══ DATASET RECORDS ══

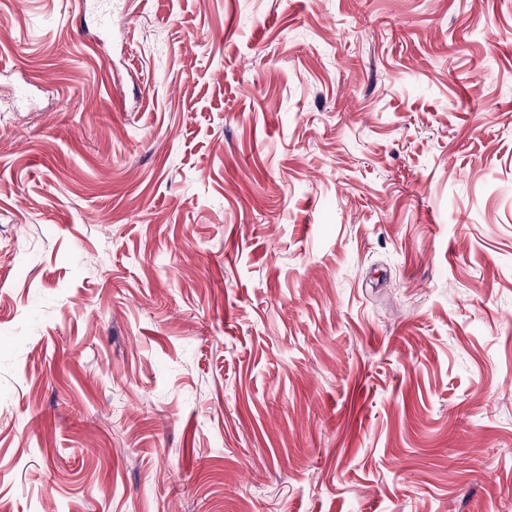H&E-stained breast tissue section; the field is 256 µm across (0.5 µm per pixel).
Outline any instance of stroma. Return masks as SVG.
<instances>
[{"instance_id":"35a3bbf8","label":"stroma","mask_w":512,"mask_h":512,"mask_svg":"<svg viewBox=\"0 0 512 512\" xmlns=\"http://www.w3.org/2000/svg\"><path fill=\"white\" fill-rule=\"evenodd\" d=\"M8 512H512V0H0Z\"/></svg>"}]
</instances>
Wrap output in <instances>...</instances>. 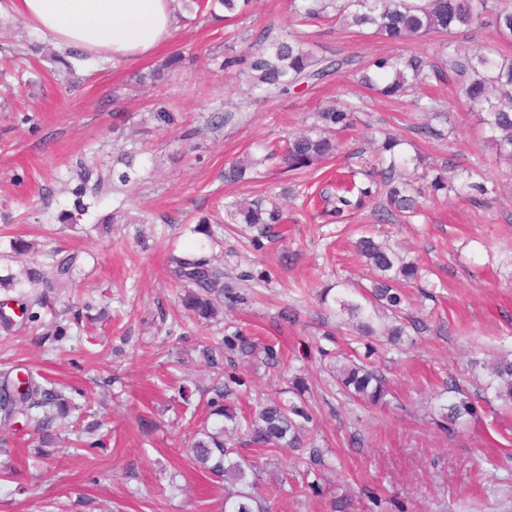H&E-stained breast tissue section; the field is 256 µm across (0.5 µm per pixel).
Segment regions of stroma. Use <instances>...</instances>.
<instances>
[{
  "label": "stroma",
  "mask_w": 512,
  "mask_h": 512,
  "mask_svg": "<svg viewBox=\"0 0 512 512\" xmlns=\"http://www.w3.org/2000/svg\"><path fill=\"white\" fill-rule=\"evenodd\" d=\"M267 26L293 30L289 0H252L246 17L230 23L186 15L155 57L79 62L70 74L30 51L43 36L11 0H0V215L11 218L0 244L22 236L35 243L38 260L51 250L80 253L79 290L70 304H110L108 317L87 322L84 335L59 342L42 341L29 324L0 329V374H40L102 422L91 435L70 427L47 456L35 452L34 423L18 418L0 429V512H220L223 480L202 473L187 451L207 416L205 401L177 396L179 386L209 384L189 351L223 336L225 324L168 335L180 292L167 275L170 253L192 248L198 218L226 201L262 199L293 184L311 194L328 172L366 170L371 139L386 132L402 134L405 152H421L441 169L465 168L484 155L476 113L445 78L427 93L449 110L453 133L446 140L417 134L427 116L415 97H379L345 73L236 113L242 91L209 59L223 55L225 42ZM306 39L326 57L369 60L400 49L326 22L308 27ZM176 51L187 62L169 83L133 84L135 73ZM334 98L361 107L357 127L343 135L345 154L296 176L272 163L248 182L225 183V162L304 128ZM155 105L180 113L200 135L185 142L179 130L143 124ZM217 112L227 119L215 125ZM127 151L136 154L137 183L94 199L76 226L62 223L61 213L74 208L79 162L119 171ZM485 178L488 192L476 202L433 194L419 182L423 213L410 224L384 220L378 197L342 224L324 223L317 209L289 199L294 221L275 244L254 242L242 224L214 225L213 254L226 273L242 278L247 297L225 323L274 345L281 360L276 369L257 361L240 369L235 405L245 409L274 395L292 400L304 383L326 450L317 493L295 452L248 449L272 512H332L336 499L346 501V512H512V414L480 409L454 438L438 425L449 377L466 379L471 361L512 353V163L486 157ZM118 210L151 221L99 231ZM362 236L399 244L425 269L406 294L426 331L413 334L403 352L371 357L395 395L386 408L364 409L340 393L330 364L365 344L318 303L323 288L338 281H367L369 269L354 248ZM286 307L294 313L288 322L280 317Z\"/></svg>",
  "instance_id": "1"
}]
</instances>
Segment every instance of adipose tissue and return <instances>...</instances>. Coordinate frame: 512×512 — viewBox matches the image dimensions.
<instances>
[{
    "label": "adipose tissue",
    "mask_w": 512,
    "mask_h": 512,
    "mask_svg": "<svg viewBox=\"0 0 512 512\" xmlns=\"http://www.w3.org/2000/svg\"><path fill=\"white\" fill-rule=\"evenodd\" d=\"M14 10L64 49L137 62L172 35L171 0H12Z\"/></svg>",
    "instance_id": "ef3b65f1"
}]
</instances>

═══

→ PROBLEM DESCRIPTION
Set down nothing but the lines from the one with "Segment every instance" through the end of the records, keeping each line exactly as written and including both ends.

→ REPLY
Segment every instance of adipose tissue and return <instances>...</instances>. Coordinate frame: 512×512 — viewBox matches the image dimensions.
<instances>
[{
    "label": "adipose tissue",
    "mask_w": 512,
    "mask_h": 512,
    "mask_svg": "<svg viewBox=\"0 0 512 512\" xmlns=\"http://www.w3.org/2000/svg\"><path fill=\"white\" fill-rule=\"evenodd\" d=\"M14 10L64 49L137 62L172 35L171 0H12Z\"/></svg>",
    "instance_id": "ef3b65f1"
}]
</instances>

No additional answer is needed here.